## Data extract
Content starts
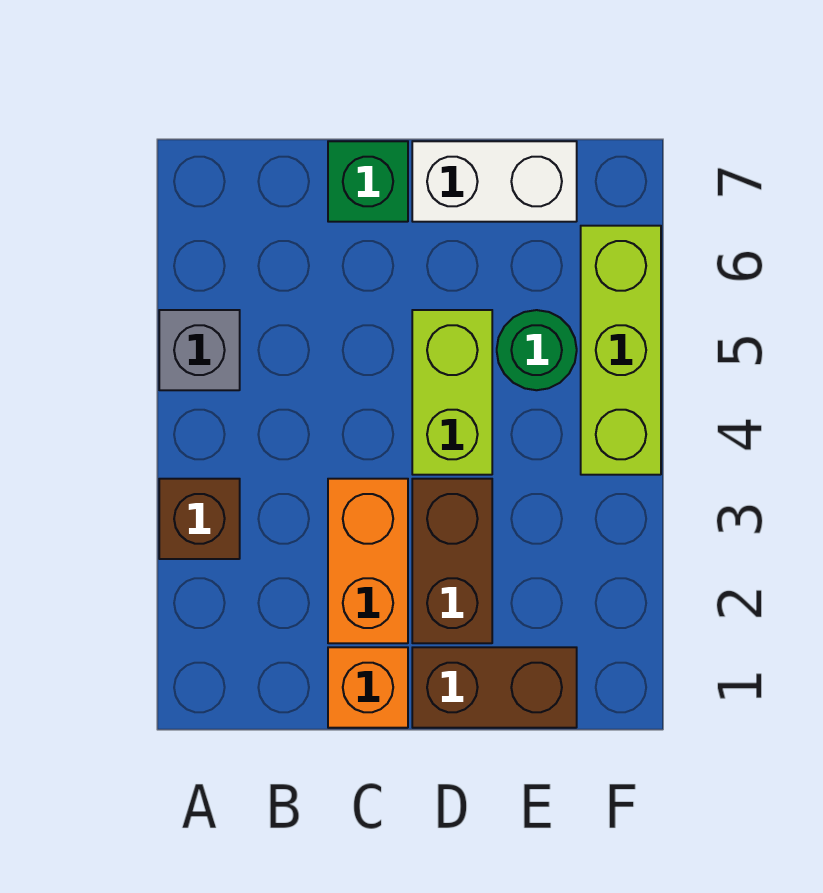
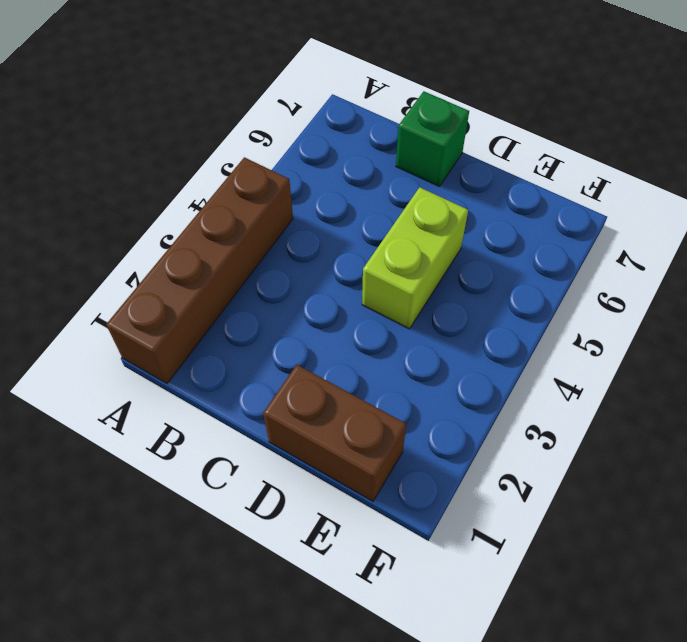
brown brick A1:A4 level 1 -> brown brick A3 level 1
none -> grey brick A5 level 1
none -> orange brick C1 level 1

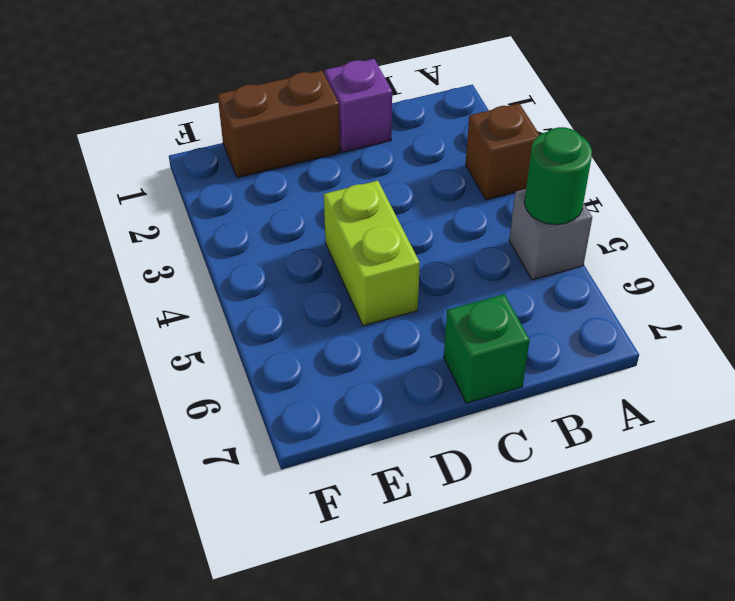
green round brick A5 level 2 -> green round brick E5 level 1
purple brick C1 level 1 -> orange brick C1 level 1
none -> orange brick C2:C3 level 1
none -> brown brick D2:D3 level 1

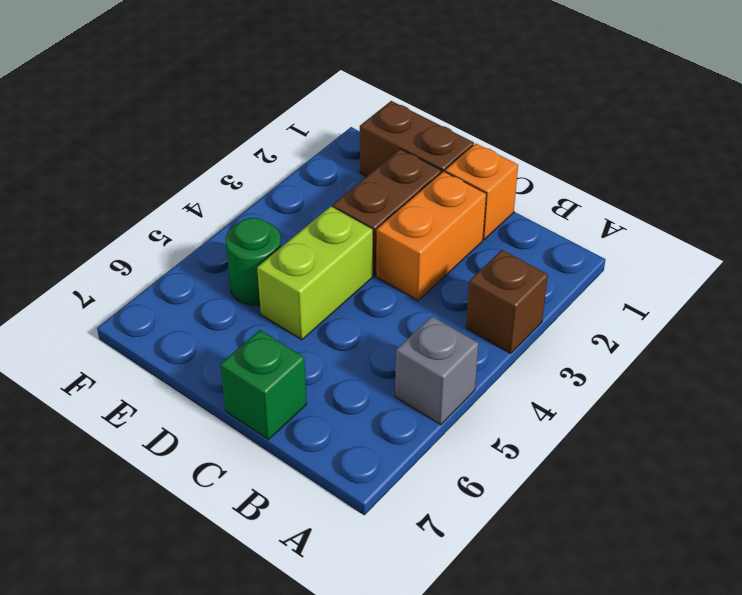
none -> white brick D7:E7 level 1
none -> lime brick F4:F6 level 1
Content ends
## Problem requirements
Your task is to give again, unchanged, the lines from the line that contains "none -> orange brick C1 level 1" to the end of the records. Include both end lines but no pictures.

## Result
none -> orange brick C1 level 1

green round brick A5 level 2 -> green round brick E5 level 1
purple brick C1 level 1 -> orange brick C1 level 1
none -> orange brick C2:C3 level 1
none -> brown brick D2:D3 level 1

none -> white brick D7:E7 level 1
none -> lime brick F4:F6 level 1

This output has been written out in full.